◆ TASK ITEM
Could you print all the entries below exactly as they appear, omitting the pictures?

◆ EXERCISE MATERIAL
((

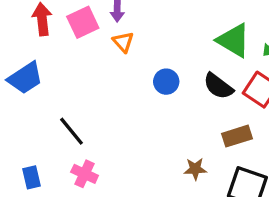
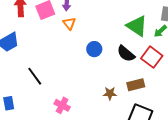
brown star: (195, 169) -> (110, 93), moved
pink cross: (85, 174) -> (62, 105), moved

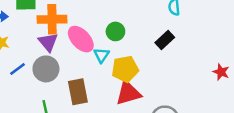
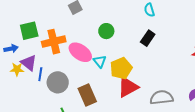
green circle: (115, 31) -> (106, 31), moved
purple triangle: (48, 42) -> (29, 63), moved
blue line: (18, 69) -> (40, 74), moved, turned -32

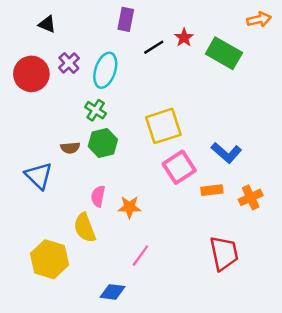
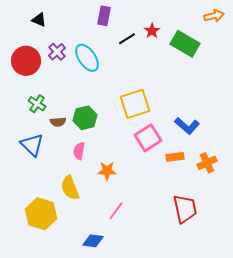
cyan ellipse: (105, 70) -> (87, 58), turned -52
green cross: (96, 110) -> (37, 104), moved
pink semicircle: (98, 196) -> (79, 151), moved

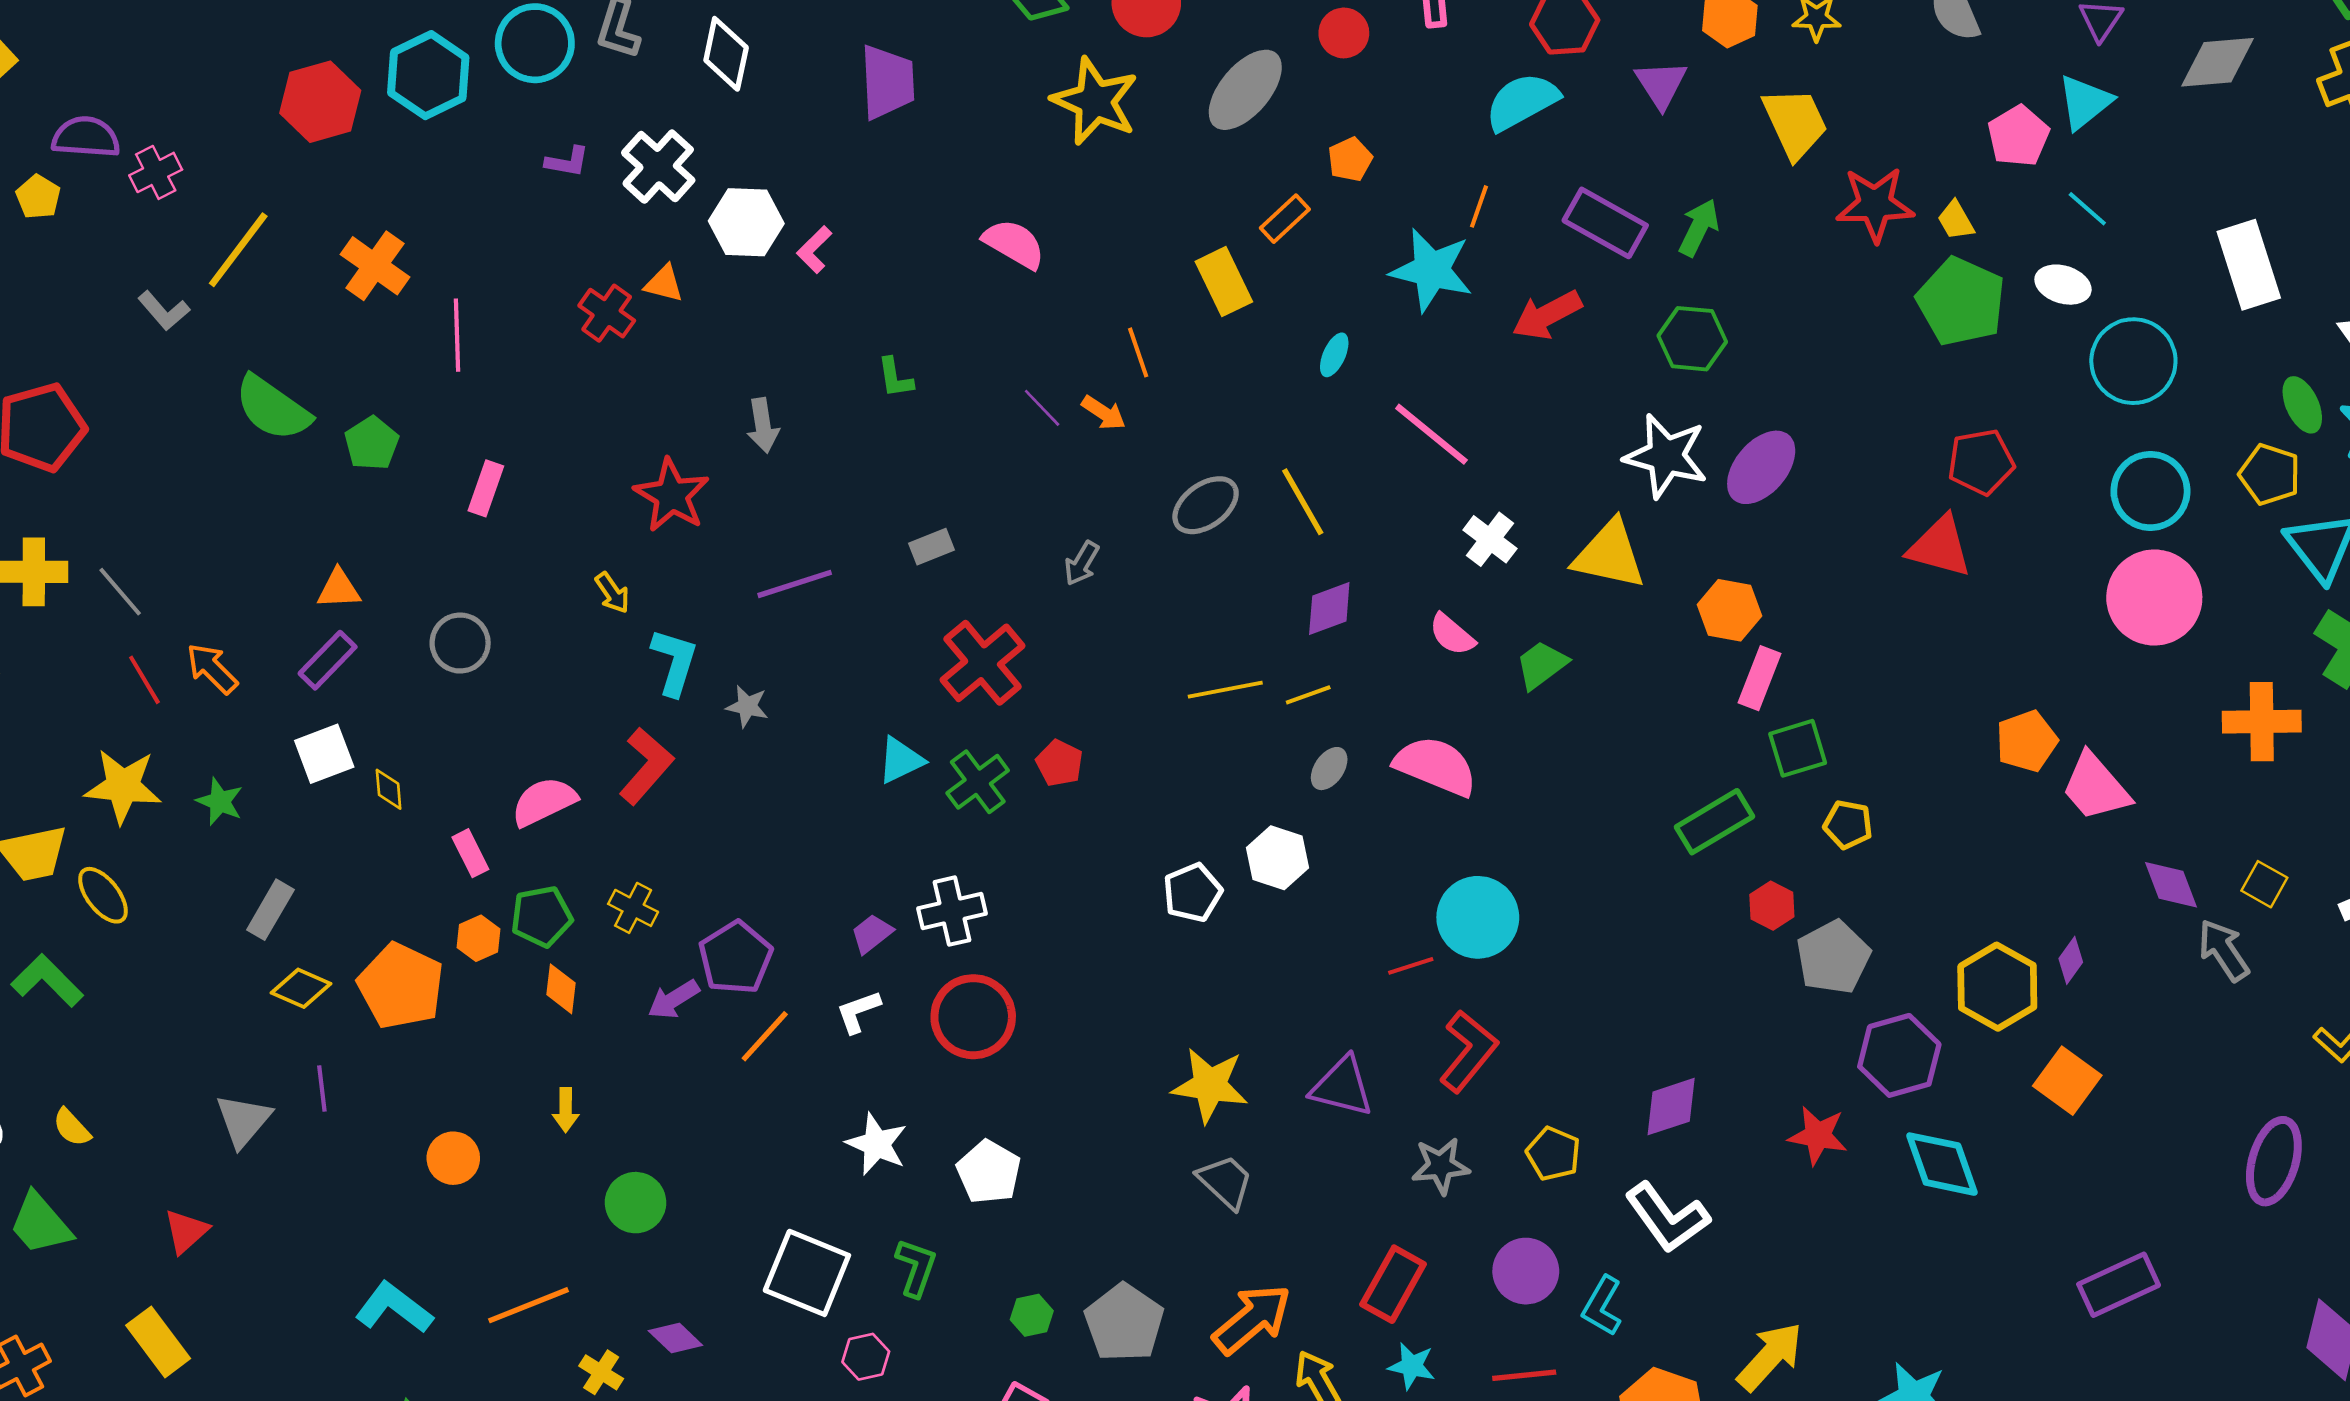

))

◆ TASK ANSWER
brown star: (195, 169) -> (110, 93), moved
pink cross: (85, 174) -> (62, 105), moved

green circle: (115, 31) -> (106, 31), moved
purple triangle: (48, 42) -> (29, 63), moved
blue line: (18, 69) -> (40, 74), moved, turned -32

cyan ellipse: (105, 70) -> (87, 58), turned -52
green cross: (96, 110) -> (37, 104), moved
pink semicircle: (98, 196) -> (79, 151), moved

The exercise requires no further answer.